■ **TASK PROMPT**
Output every entry exactly, without any pictures.

——————

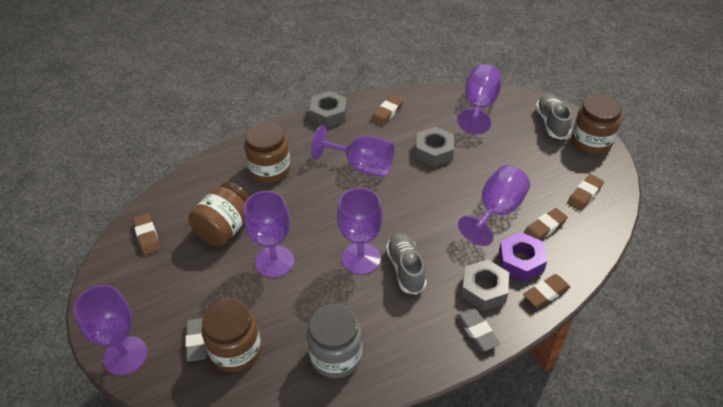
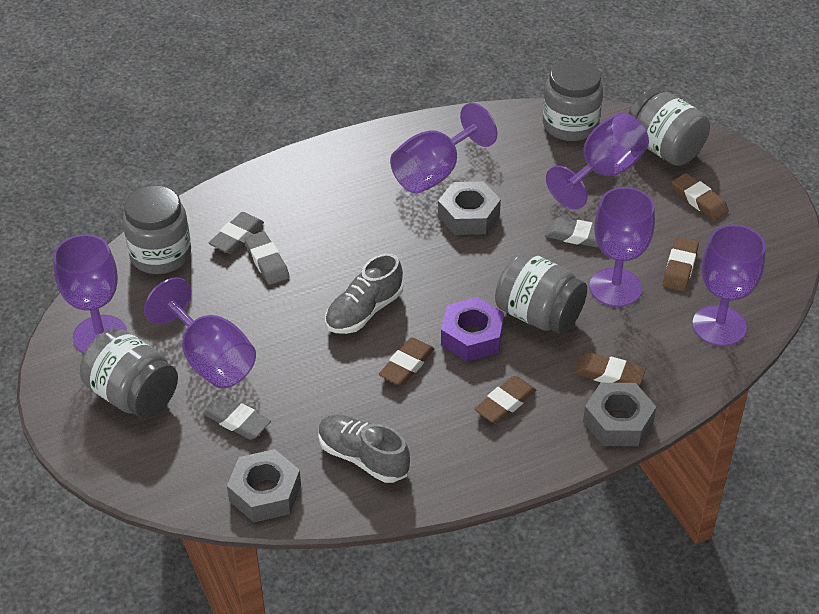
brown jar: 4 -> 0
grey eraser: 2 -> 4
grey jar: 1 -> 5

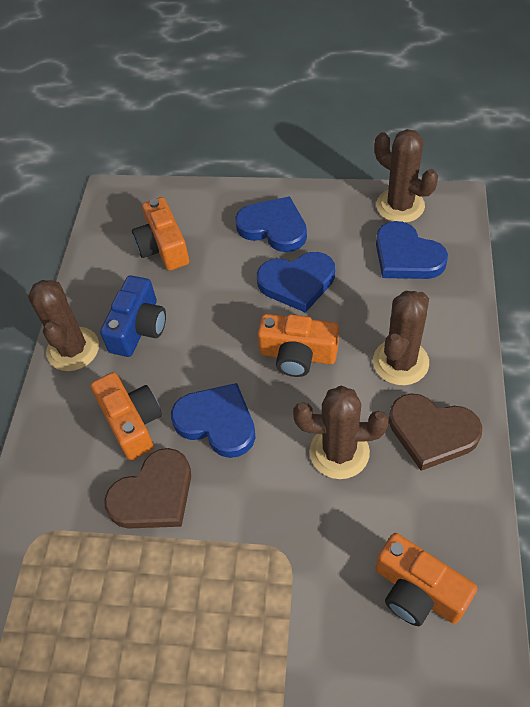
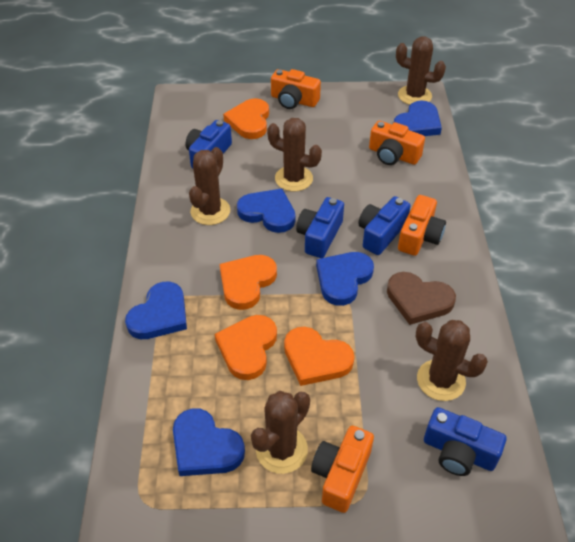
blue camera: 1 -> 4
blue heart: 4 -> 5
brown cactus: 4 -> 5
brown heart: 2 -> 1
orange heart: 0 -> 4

——————

■ **RESPONSE FOR THIS EXERCISE**
brown jar: 4 -> 0
grey eraser: 2 -> 4
grey jar: 1 -> 5

blue camera: 1 -> 4
blue heart: 4 -> 5
brown cactus: 4 -> 5
brown heart: 2 -> 1
orange heart: 0 -> 4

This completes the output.